** Given records **
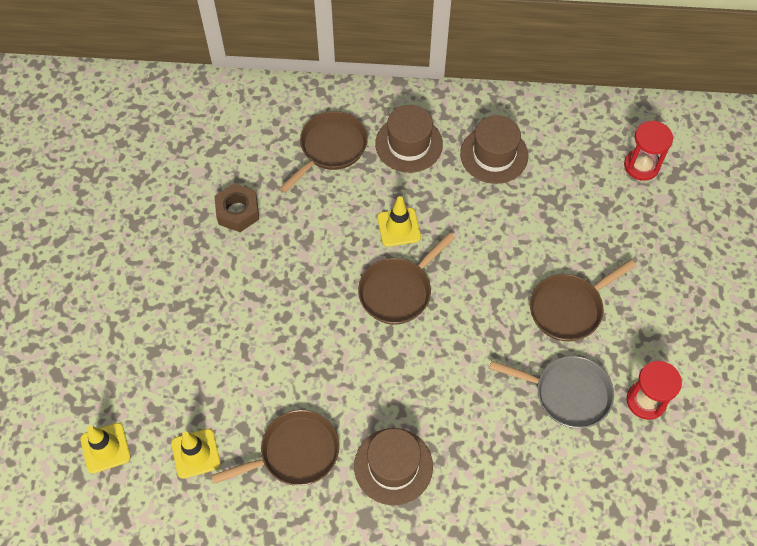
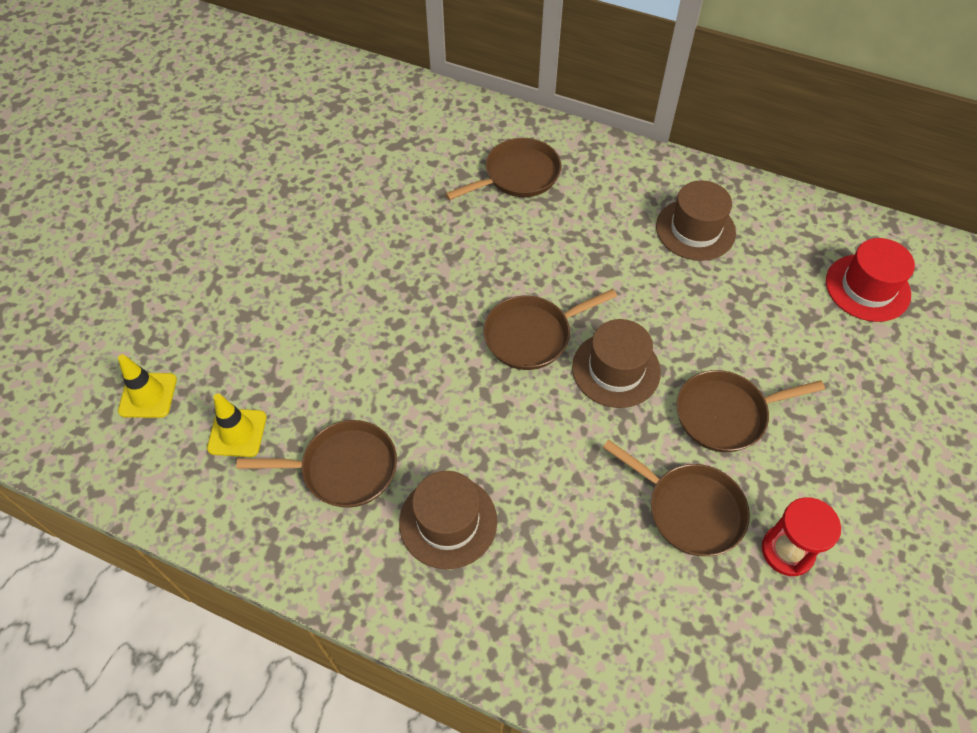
camera: 20 degrees right, 5 degrees down
(238, 212) = (394, 208): brown nut -> none
(399, 227) = (559, 271): yellow traffic cone -> none
(409, 144) = (604, 194): brown hat -> brown hat (616, 369)
(567, 393) = (690, 509): grey pan -> brown pan
(641, 165) = (867, 288): red hourglass -> red hat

** Brief **
Among the entries, find each line that includes the string "none" and copy it.

** Solution for this problem **
(238, 212) = (394, 208): brown nut -> none
(399, 227) = (559, 271): yellow traffic cone -> none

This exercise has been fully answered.